[EXERCISE DESCRIPTION]
From the first line to the last, output the records exactly and drop any images.

(Records excerpted from a collection)
+ + + +
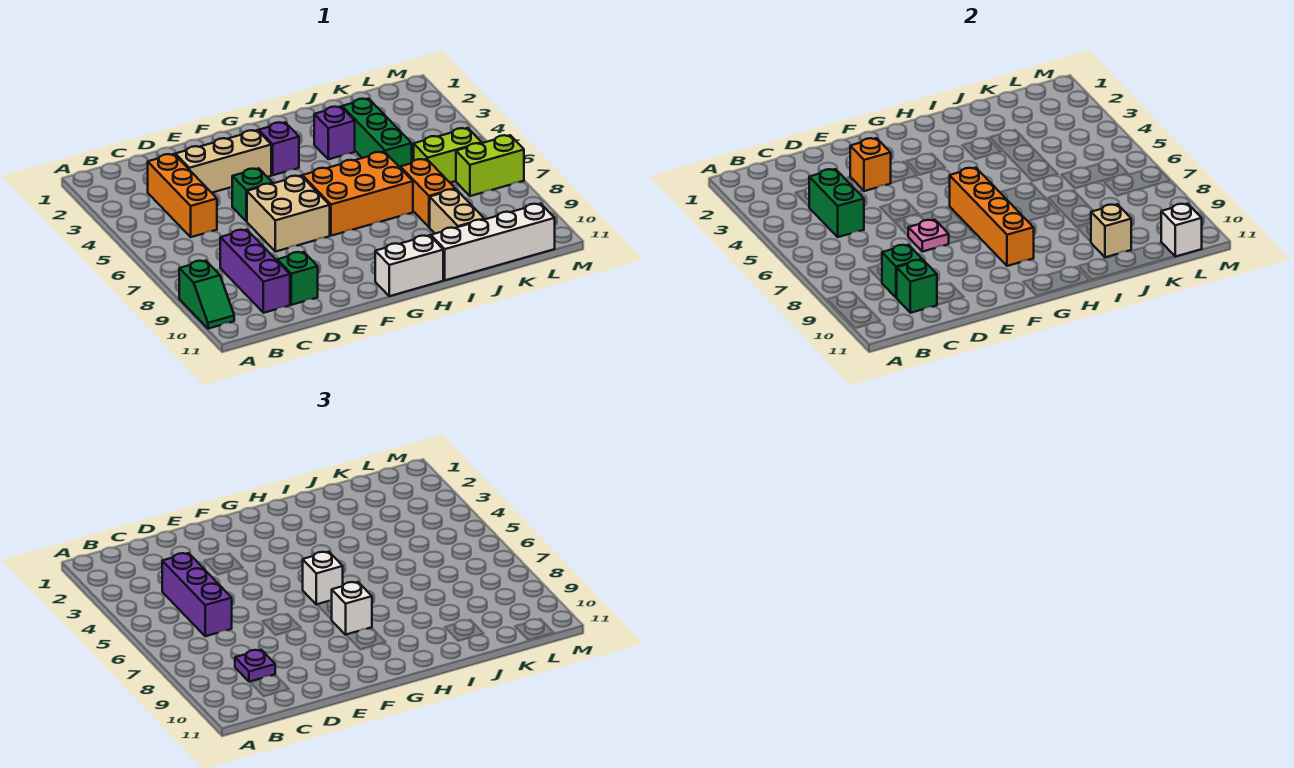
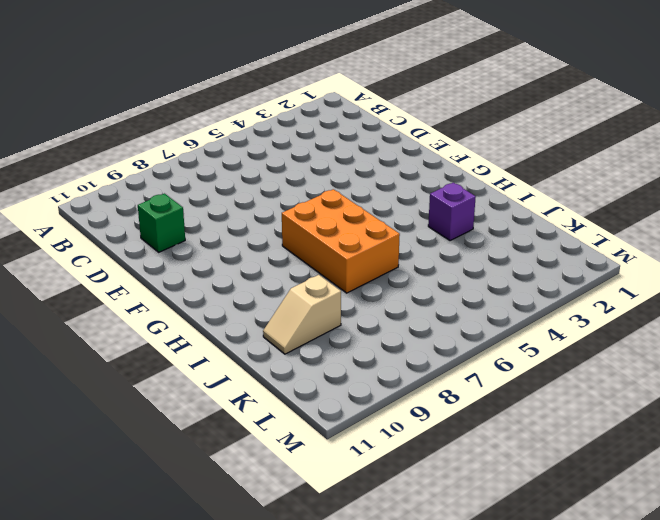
tan 1x2 slope [263,275,341,354] -> tan 1x2 brick [430,189,484,234]
none -> green 1x2 slope [179,261,234,329]
none -> orange 1x3 brick [148,154,217,237]
none -> purple 1x3 brick [220,230,290,313]

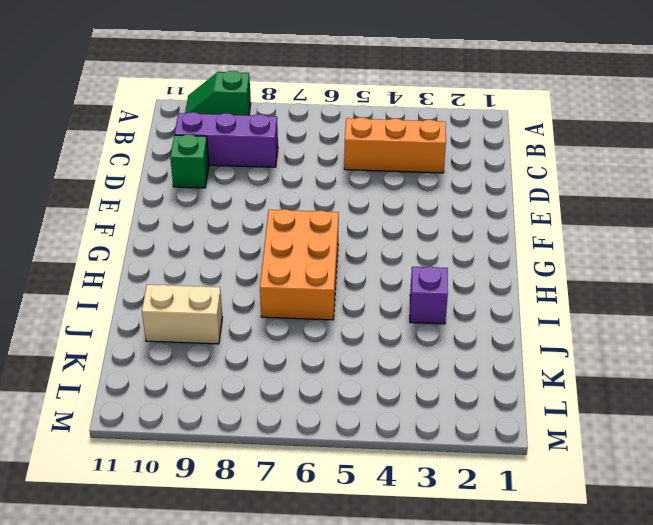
none -> tan 1x3 brick [175,130,271,193]
none -> green 1x1 brick [232,168,273,221]
none -> tan 2x2 brick [247,176,330,252]

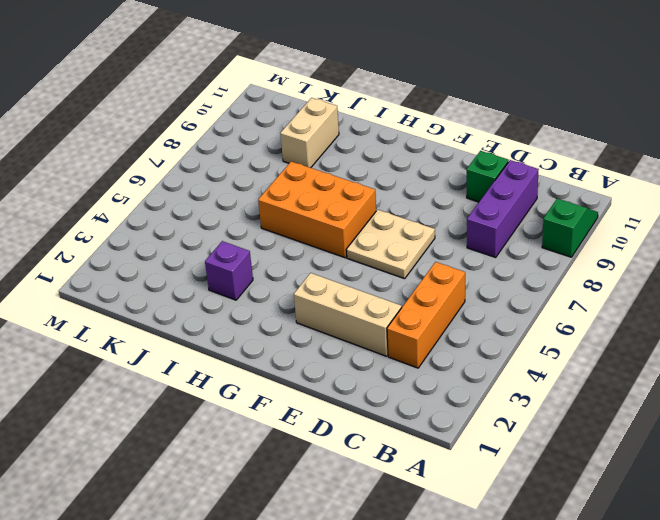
tan 2x2 plate [346,210,435,279] -> tan 2x2 brick [247,176,330,252]
none -> green 1x1 brick [232,168,273,221]
none -> purple 1x1 brick [259,122,299,175]
none -> white 1x2 brick [375,235,443,296]

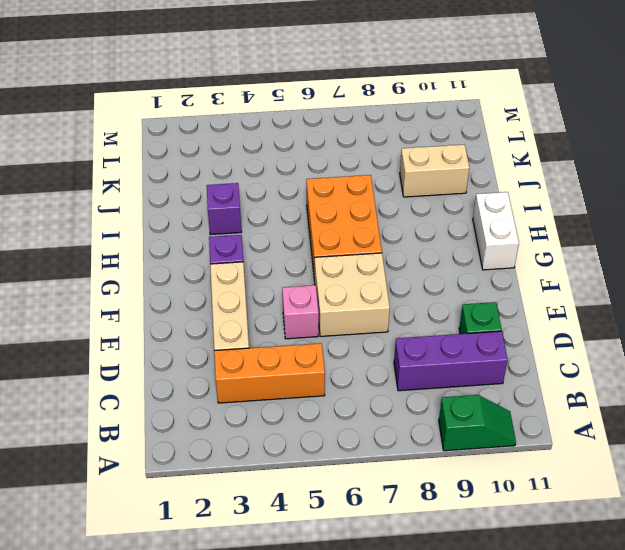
pink 1x1 brick [282,285,319,339] -> green 1x1 brick [232,168,273,221]
none -> white 1x4 brick [431,204,555,280]
none -> green 1x3 brick [342,99,412,167]
none -> orange 1x2 brick [400,159,455,227]

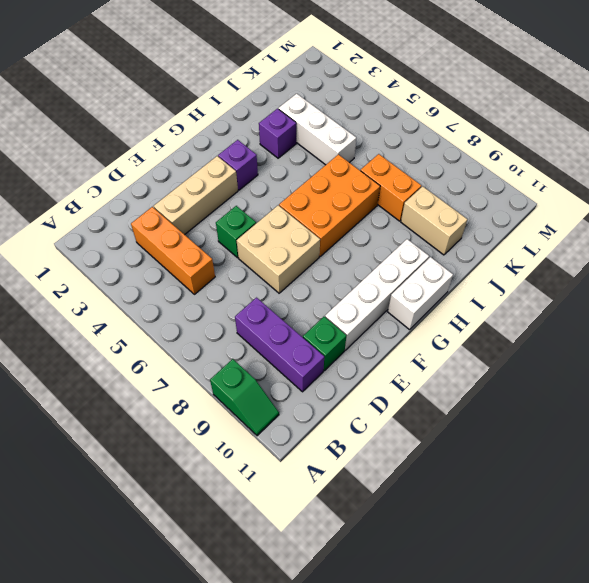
white 1x4 brick [325,239,429,350] -> white 1x4 brick moved to [431,204,555,280]
white 1x3 brick [278,94,356,165] -> green 1x3 brick [342,99,412,167]
none -> lime 1x2 brick [414,128,482,183]
none -> lime 1x2 brick [456,135,524,196]
none -> green 1x2 brick [809,169,864,237]

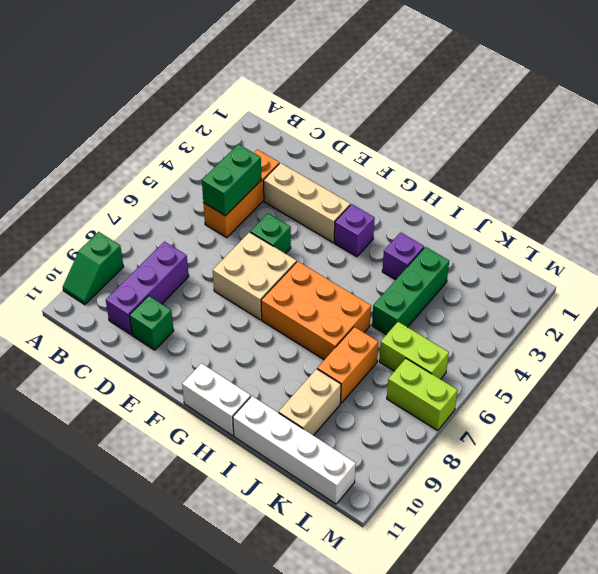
none -> green 1x1 brick [882,245,922,297]
none -> green 1x1 brick [896,260,937,313]
none -> orange 1x1 brick [850,138,891,191]

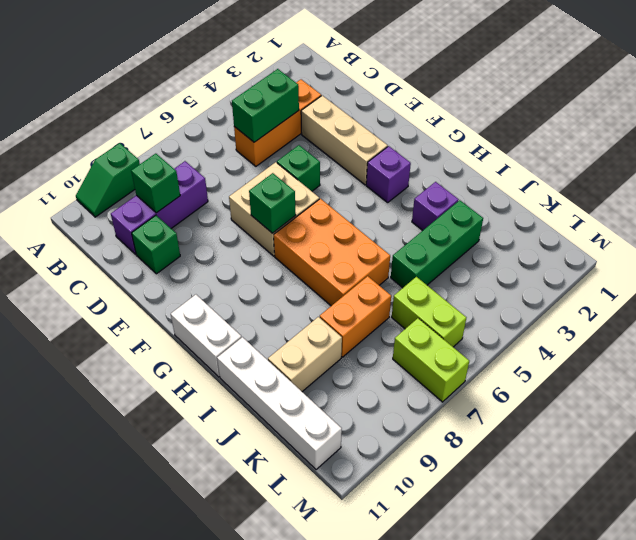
green 1x1 brick [249,173,296,233] -> green 1x1 brick moved to [896,260,937,313]
none -> orange 1x1 brick [850,138,891,191]
none -> pink 1x1 plate [908,220,949,252]
none -> orange 1x4 brick [950,168,1034,266]

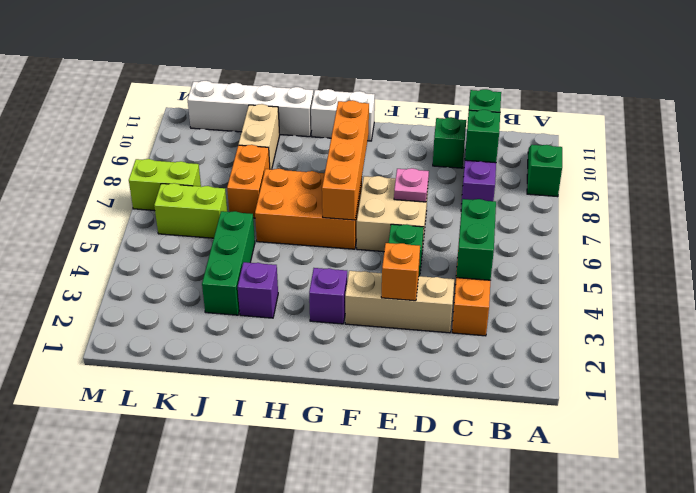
none -> tan 1x1 brick [1091,204,1131,257]
none -> white 1x1 brick [1161,204,1202,257]
none -> purple 1x3 brick [162,553,232,636]

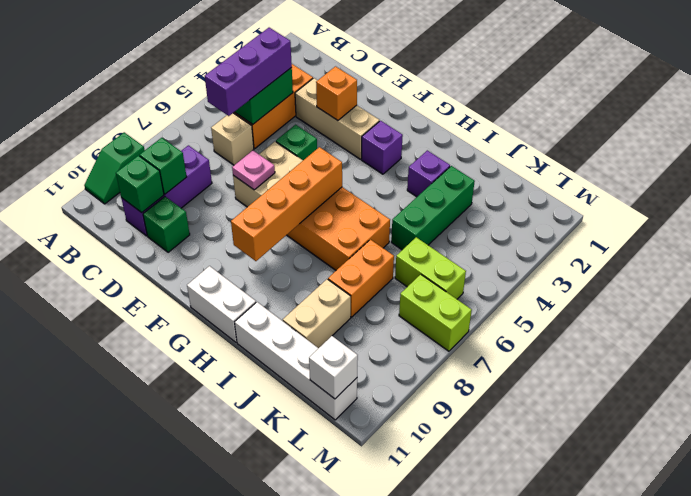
tan 1x1 brick [211,113,254,165] -> tan 1x1 brick moved to [1091,204,1131,257]
none -> purple 1x1 plate [235,650,275,682]
none -> white 1x1 brick [303,552,343,605]
none -> white 1x1 brick [332,582,372,635]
+ + + +
[OUTPUT FOR THIS EXERCISE]
tan 1x2 slope [263,275,341,354] -> tan 1x2 brick [430,189,484,234]
none -> green 1x2 slope [179,261,234,329]
none -> orange 1x3 brick [148,154,217,237]
none -> purple 1x3 brick [220,230,290,313]

none -> tan 1x3 brick [175,130,271,193]
none -> green 1x1 brick [232,168,273,221]
none -> tan 2x2 brick [247,176,330,252]

tan 2x2 plate [346,210,435,279] -> tan 2x2 brick [247,176,330,252]
none -> green 1x1 brick [232,168,273,221]
none -> purple 1x1 brick [259,122,299,175]
none -> white 1x2 brick [375,235,443,296]

pink 1x1 brick [282,285,319,339] -> green 1x1 brick [232,168,273,221]
none -> white 1x4 brick [431,204,555,280]
none -> green 1x3 brick [342,99,412,167]
none -> orange 1x2 brick [400,159,455,227]

white 1x4 brick [325,239,429,350] -> white 1x4 brick moved to [431,204,555,280]
white 1x3 brick [278,94,356,165] -> green 1x3 brick [342,99,412,167]
none -> lime 1x2 brick [414,128,482,183]
none -> lime 1x2 brick [456,135,524,196]
none -> green 1x2 brick [809,169,864,237]

none -> green 1x1 brick [882,245,922,297]
none -> green 1x1 brick [896,260,937,313]
none -> orange 1x1 brick [850,138,891,191]

green 1x1 brick [249,173,296,233] -> green 1x1 brick moved to [896,260,937,313]
none -> orange 1x1 brick [850,138,891,191]
none -> pink 1x1 plate [908,220,949,252]
none -> orange 1x4 brick [950,168,1034,266]

none -> tan 1x1 brick [1091,204,1131,257]
none -> white 1x1 brick [1161,204,1202,257]
none -> purple 1x3 brick [162,553,232,636]

tan 1x1 brick [211,113,254,165] -> tan 1x1 brick moved to [1091,204,1131,257]
none -> purple 1x1 plate [235,650,275,682]
none -> white 1x1 brick [303,552,343,605]
none -> white 1x1 brick [332,582,372,635]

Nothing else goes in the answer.